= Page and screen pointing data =

"""

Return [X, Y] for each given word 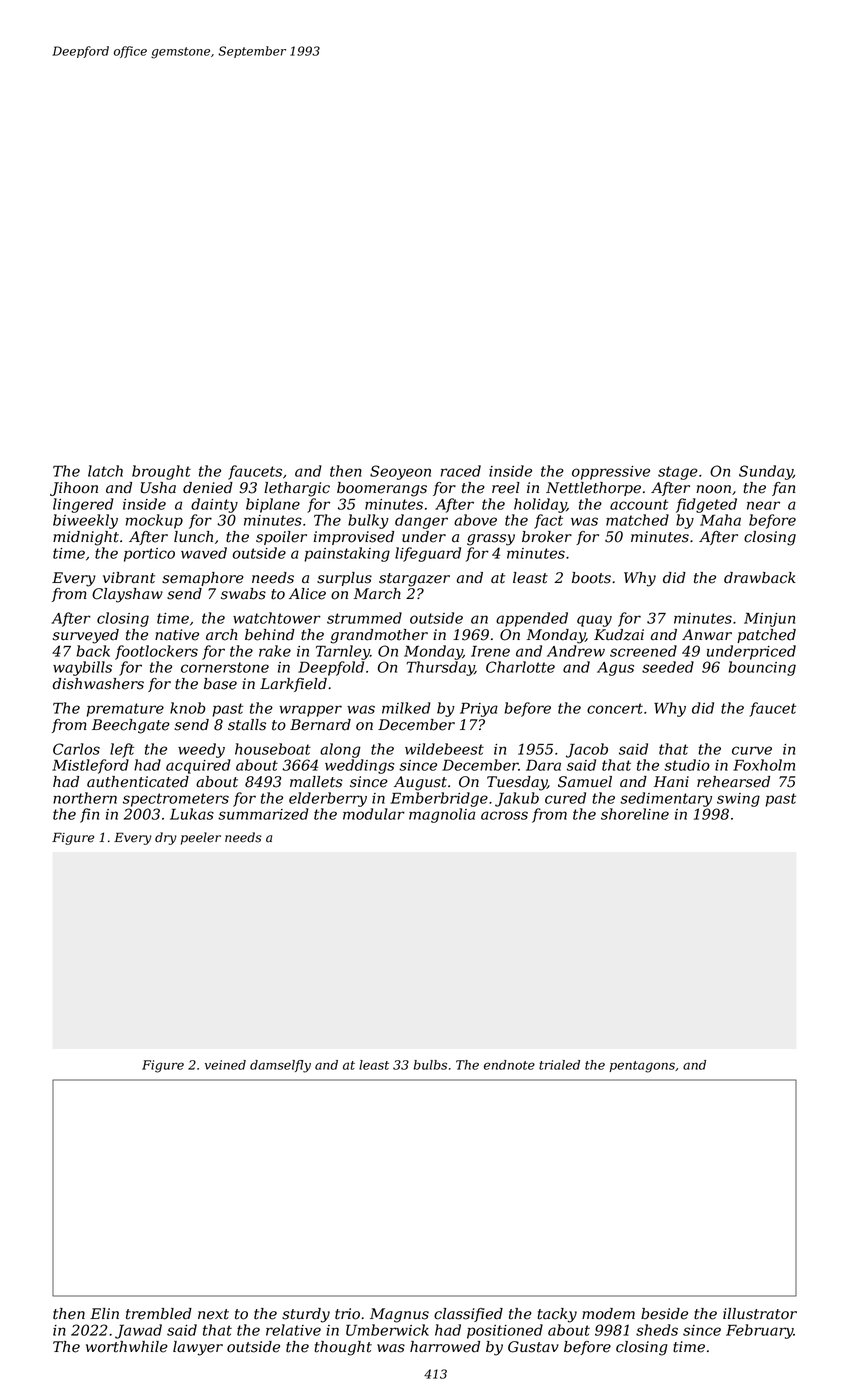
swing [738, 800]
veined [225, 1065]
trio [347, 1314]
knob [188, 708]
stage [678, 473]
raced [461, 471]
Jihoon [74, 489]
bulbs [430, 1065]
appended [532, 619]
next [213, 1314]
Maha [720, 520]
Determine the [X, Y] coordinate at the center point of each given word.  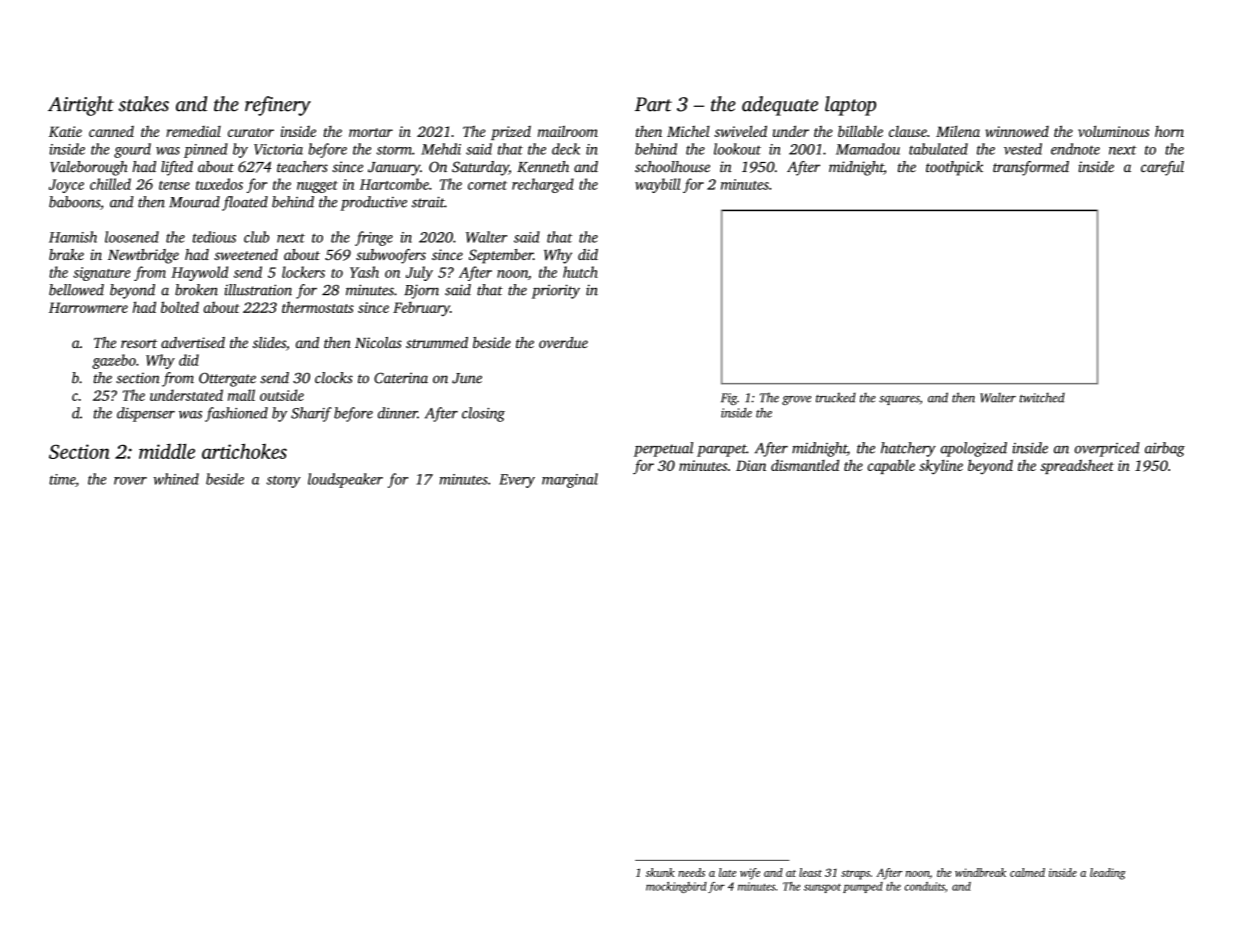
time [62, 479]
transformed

"""

= STATED PROBLEM =
Rewrite all the entries above, changing "given word" to "listed word" wherever it occurs and keeping every other part unchanged. Omit the pictures from your answer.

= REPLY =
Return [X, Y] for each listed word 
swing [738, 800]
veined [225, 1065]
trio [347, 1314]
knob [188, 708]
stage [678, 473]
raced [461, 471]
Jihoon [74, 489]
bulbs [430, 1065]
appended [532, 619]
next [213, 1314]
Maha [720, 520]
Determine the [X, Y] coordinate at the center point of each listed word.  
time [62, 479]
transformed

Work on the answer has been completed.